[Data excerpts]

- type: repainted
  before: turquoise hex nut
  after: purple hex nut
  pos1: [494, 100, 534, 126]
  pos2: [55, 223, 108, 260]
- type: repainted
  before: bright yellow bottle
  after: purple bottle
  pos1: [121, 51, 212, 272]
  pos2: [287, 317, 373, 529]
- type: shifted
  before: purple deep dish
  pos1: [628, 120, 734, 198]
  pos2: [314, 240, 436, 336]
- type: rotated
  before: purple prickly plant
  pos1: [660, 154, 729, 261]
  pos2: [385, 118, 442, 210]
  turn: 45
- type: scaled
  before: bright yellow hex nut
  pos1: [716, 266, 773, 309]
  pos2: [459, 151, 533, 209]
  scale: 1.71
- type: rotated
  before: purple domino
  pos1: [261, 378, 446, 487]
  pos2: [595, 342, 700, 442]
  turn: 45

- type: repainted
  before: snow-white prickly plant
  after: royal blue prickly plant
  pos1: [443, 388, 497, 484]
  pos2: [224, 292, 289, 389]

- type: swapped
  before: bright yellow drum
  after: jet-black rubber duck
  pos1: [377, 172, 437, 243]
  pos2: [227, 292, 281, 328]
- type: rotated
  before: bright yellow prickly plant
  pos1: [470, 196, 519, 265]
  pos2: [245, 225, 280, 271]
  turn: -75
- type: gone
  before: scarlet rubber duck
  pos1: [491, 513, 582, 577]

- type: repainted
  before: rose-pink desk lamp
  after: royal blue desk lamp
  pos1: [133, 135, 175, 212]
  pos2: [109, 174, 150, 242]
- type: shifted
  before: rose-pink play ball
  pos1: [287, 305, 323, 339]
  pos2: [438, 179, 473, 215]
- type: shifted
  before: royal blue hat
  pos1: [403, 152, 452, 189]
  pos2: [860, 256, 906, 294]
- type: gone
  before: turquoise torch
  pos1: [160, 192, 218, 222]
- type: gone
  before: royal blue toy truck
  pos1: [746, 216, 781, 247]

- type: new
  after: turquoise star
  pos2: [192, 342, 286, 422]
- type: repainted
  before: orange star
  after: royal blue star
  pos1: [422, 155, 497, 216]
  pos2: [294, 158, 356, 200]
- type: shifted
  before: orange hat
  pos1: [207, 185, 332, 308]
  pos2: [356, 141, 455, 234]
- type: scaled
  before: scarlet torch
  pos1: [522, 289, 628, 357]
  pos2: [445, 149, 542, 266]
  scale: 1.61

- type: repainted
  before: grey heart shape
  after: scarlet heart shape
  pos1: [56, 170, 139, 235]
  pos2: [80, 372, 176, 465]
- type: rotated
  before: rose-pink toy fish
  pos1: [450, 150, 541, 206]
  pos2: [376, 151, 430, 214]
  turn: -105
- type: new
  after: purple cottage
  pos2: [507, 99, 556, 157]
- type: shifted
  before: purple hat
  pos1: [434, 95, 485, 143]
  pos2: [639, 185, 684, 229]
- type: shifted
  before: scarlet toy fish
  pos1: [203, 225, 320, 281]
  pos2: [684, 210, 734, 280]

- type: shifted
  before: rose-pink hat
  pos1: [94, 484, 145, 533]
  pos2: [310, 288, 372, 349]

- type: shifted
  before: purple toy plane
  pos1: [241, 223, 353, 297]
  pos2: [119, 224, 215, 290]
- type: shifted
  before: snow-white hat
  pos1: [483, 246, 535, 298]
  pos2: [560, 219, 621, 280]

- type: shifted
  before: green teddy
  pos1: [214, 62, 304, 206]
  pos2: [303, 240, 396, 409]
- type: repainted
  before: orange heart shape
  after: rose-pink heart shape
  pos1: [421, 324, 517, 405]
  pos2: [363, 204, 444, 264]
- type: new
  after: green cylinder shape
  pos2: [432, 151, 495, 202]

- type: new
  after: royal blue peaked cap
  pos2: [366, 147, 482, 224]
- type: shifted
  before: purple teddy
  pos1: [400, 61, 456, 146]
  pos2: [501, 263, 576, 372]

■ Exercise ■
I'd like all of the entries written out again exactly as they appear above.

■ Output for this task ■
- type: repainted
  before: turquoise hex nut
  after: purple hex nut
  pos1: [494, 100, 534, 126]
  pos2: [55, 223, 108, 260]
- type: repainted
  before: bright yellow bottle
  after: purple bottle
  pos1: [121, 51, 212, 272]
  pos2: [287, 317, 373, 529]
- type: shifted
  before: purple deep dish
  pos1: [628, 120, 734, 198]
  pos2: [314, 240, 436, 336]
- type: rotated
  before: purple prickly plant
  pos1: [660, 154, 729, 261]
  pos2: [385, 118, 442, 210]
  turn: 45
- type: scaled
  before: bright yellow hex nut
  pos1: [716, 266, 773, 309]
  pos2: [459, 151, 533, 209]
  scale: 1.71
- type: rotated
  before: purple domino
  pos1: [261, 378, 446, 487]
  pos2: [595, 342, 700, 442]
  turn: 45

- type: repainted
  before: snow-white prickly plant
  after: royal blue prickly plant
  pos1: [443, 388, 497, 484]
  pos2: [224, 292, 289, 389]

- type: swapped
  before: bright yellow drum
  after: jet-black rubber duck
  pos1: [377, 172, 437, 243]
  pos2: [227, 292, 281, 328]
- type: rotated
  before: bright yellow prickly plant
  pos1: [470, 196, 519, 265]
  pos2: [245, 225, 280, 271]
  turn: -75
- type: gone
  before: scarlet rubber duck
  pos1: [491, 513, 582, 577]

- type: repainted
  before: rose-pink desk lamp
  after: royal blue desk lamp
  pos1: [133, 135, 175, 212]
  pos2: [109, 174, 150, 242]
- type: shifted
  before: rose-pink play ball
  pos1: [287, 305, 323, 339]
  pos2: [438, 179, 473, 215]
- type: shifted
  before: royal blue hat
  pos1: [403, 152, 452, 189]
  pos2: [860, 256, 906, 294]
- type: gone
  before: turquoise torch
  pos1: [160, 192, 218, 222]
- type: gone
  before: royal blue toy truck
  pos1: [746, 216, 781, 247]

- type: new
  after: turquoise star
  pos2: [192, 342, 286, 422]
- type: repainted
  before: orange star
  after: royal blue star
  pos1: [422, 155, 497, 216]
  pos2: [294, 158, 356, 200]
- type: shifted
  before: orange hat
  pos1: [207, 185, 332, 308]
  pos2: [356, 141, 455, 234]
- type: scaled
  before: scarlet torch
  pos1: [522, 289, 628, 357]
  pos2: [445, 149, 542, 266]
  scale: 1.61

- type: repainted
  before: grey heart shape
  after: scarlet heart shape
  pos1: [56, 170, 139, 235]
  pos2: [80, 372, 176, 465]
- type: rotated
  before: rose-pink toy fish
  pos1: [450, 150, 541, 206]
  pos2: [376, 151, 430, 214]
  turn: -105
- type: new
  after: purple cottage
  pos2: [507, 99, 556, 157]
- type: shifted
  before: purple hat
  pos1: [434, 95, 485, 143]
  pos2: [639, 185, 684, 229]
- type: shifted
  before: scarlet toy fish
  pos1: [203, 225, 320, 281]
  pos2: [684, 210, 734, 280]

- type: shifted
  before: rose-pink hat
  pos1: [94, 484, 145, 533]
  pos2: [310, 288, 372, 349]

- type: shifted
  before: purple toy plane
  pos1: [241, 223, 353, 297]
  pos2: [119, 224, 215, 290]
- type: shifted
  before: snow-white hat
  pos1: [483, 246, 535, 298]
  pos2: [560, 219, 621, 280]

- type: shifted
  before: green teddy
  pos1: [214, 62, 304, 206]
  pos2: [303, 240, 396, 409]
- type: repainted
  before: orange heart shape
  after: rose-pink heart shape
  pos1: [421, 324, 517, 405]
  pos2: [363, 204, 444, 264]
- type: new
  after: green cylinder shape
  pos2: [432, 151, 495, 202]

- type: new
  after: royal blue peaked cap
  pos2: [366, 147, 482, 224]
- type: shifted
  before: purple teddy
  pos1: [400, 61, 456, 146]
  pos2: [501, 263, 576, 372]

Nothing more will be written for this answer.